→ **TASK**
Copy out every line of the listing below without any change, omitting the pictures.

====== EXTRACTED DATA

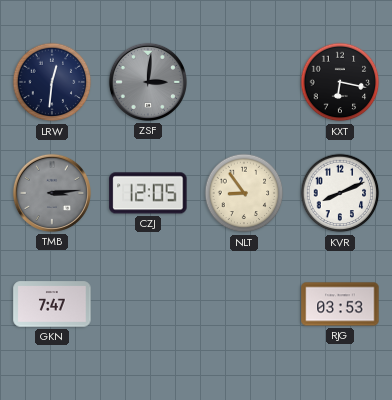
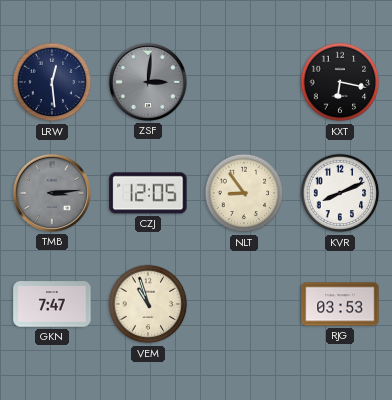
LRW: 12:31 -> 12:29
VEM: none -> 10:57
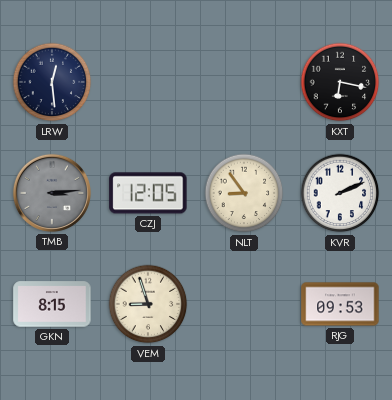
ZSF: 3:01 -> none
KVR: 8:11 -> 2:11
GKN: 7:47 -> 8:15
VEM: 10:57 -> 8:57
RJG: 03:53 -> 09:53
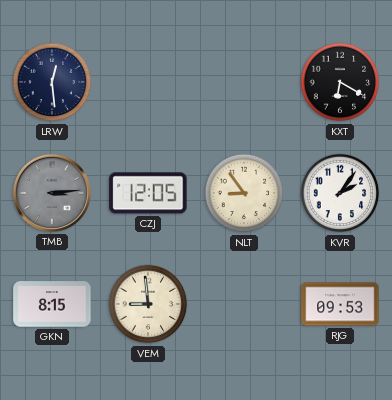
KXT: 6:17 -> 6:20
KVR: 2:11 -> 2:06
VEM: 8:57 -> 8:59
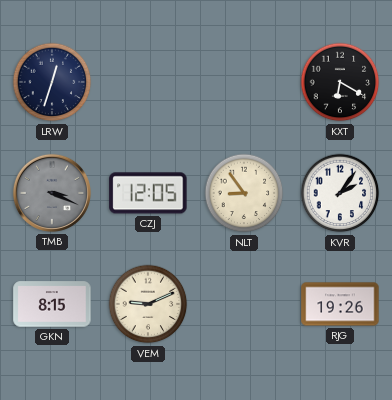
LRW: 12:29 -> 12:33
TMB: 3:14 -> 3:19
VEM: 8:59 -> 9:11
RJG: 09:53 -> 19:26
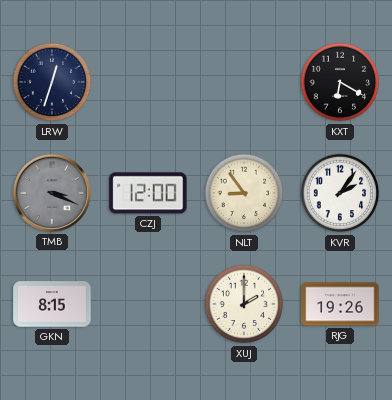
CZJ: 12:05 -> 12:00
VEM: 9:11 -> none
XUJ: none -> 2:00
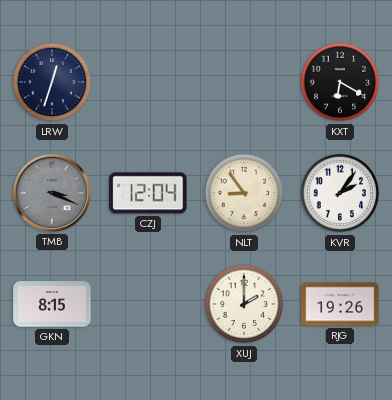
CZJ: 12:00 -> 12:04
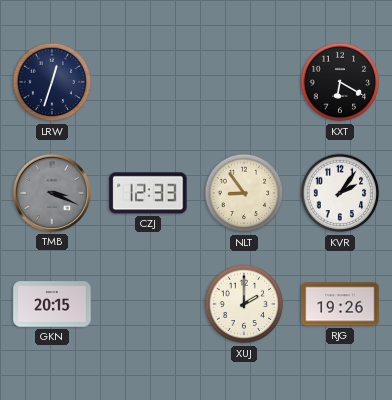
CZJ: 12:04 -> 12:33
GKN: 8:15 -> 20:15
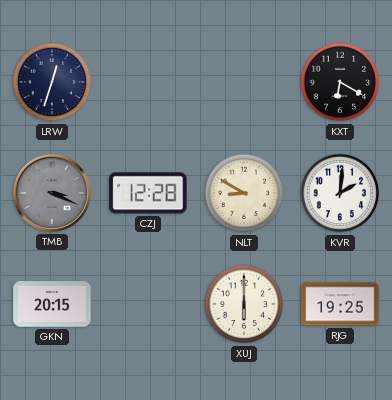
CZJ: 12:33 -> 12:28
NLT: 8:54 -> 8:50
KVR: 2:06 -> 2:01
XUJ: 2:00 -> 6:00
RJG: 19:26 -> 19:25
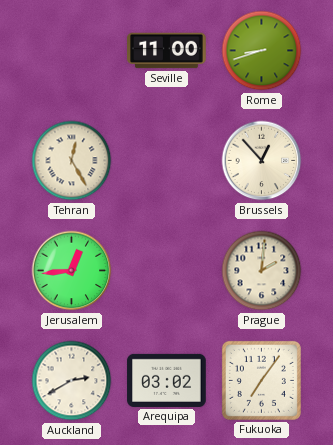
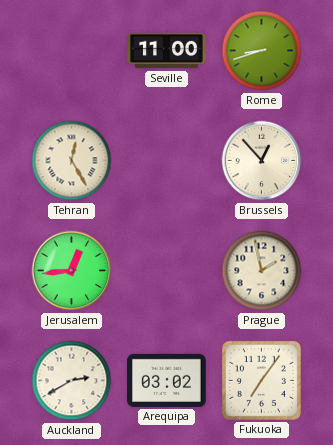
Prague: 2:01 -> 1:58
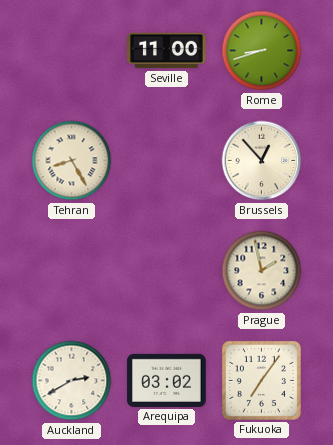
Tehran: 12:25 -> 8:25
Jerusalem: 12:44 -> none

============

→ **RESULT OF THE EXERCISE**
LRW: 12:31 -> 12:29
VEM: none -> 10:57
ZSF: 3:01 -> none
KVR: 8:11 -> 2:11
GKN: 7:47 -> 8:15
VEM: 10:57 -> 8:57
RJG: 03:53 -> 09:53
KXT: 6:17 -> 6:20
KVR: 2:11 -> 2:06
VEM: 8:57 -> 8:59
LRW: 12:29 -> 12:33
TMB: 3:14 -> 3:19
VEM: 8:59 -> 9:11
RJG: 09:53 -> 19:26
CZJ: 12:05 -> 12:00
VEM: 9:11 -> none
XUJ: none -> 2:00
CZJ: 12:00 -> 12:04
CZJ: 12:04 -> 12:33
GKN: 8:15 -> 20:15
CZJ: 12:33 -> 12:28
NLT: 8:54 -> 8:50
KVR: 2:06 -> 2:01
XUJ: 2:00 -> 6:00
RJG: 19:26 -> 19:25
Prague: 2:01 -> 1:58
Tehran: 12:25 -> 8:25
Jerusalem: 12:44 -> none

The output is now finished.